▼

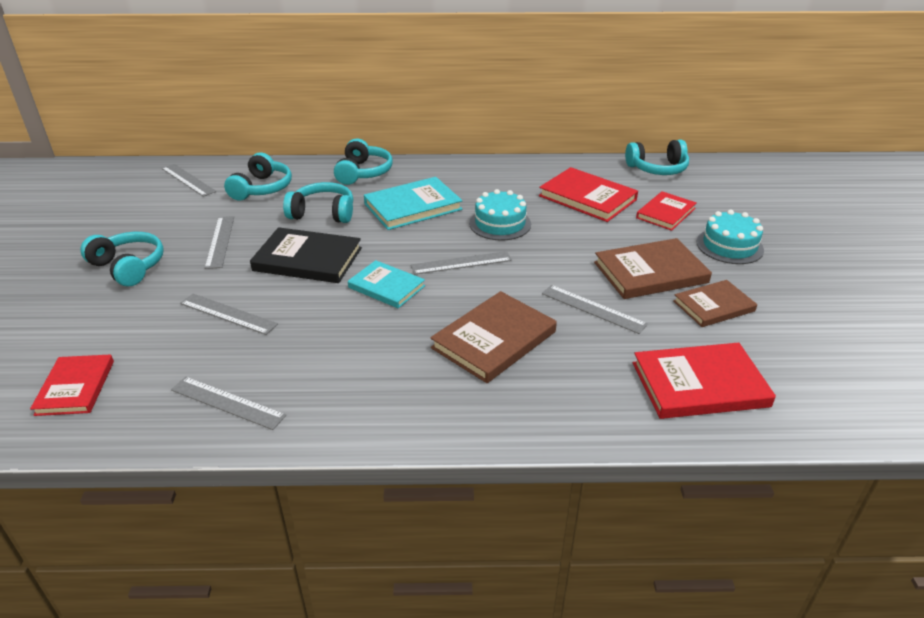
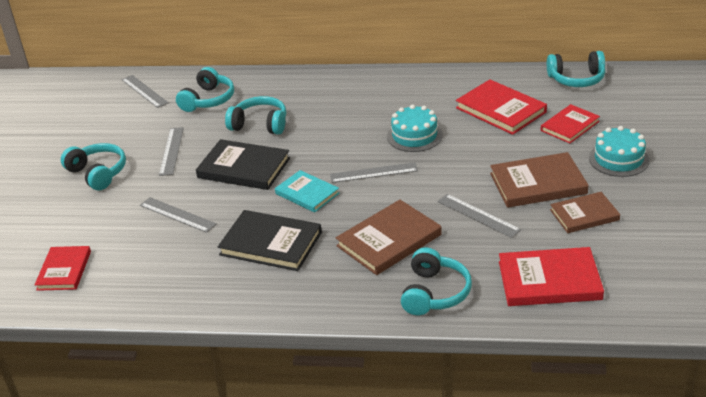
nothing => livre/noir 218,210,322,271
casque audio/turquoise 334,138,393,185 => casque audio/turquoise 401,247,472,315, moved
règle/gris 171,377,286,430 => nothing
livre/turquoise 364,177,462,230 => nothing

▲

TASK INSTRUCTIONS:
Output exactly the lines from the one with "règle/gris 171,377,286,430 => nothing" through the final line of the listing above.

WRITTEN ANSWER:
règle/gris 171,377,286,430 => nothing
livre/turquoise 364,177,462,230 => nothing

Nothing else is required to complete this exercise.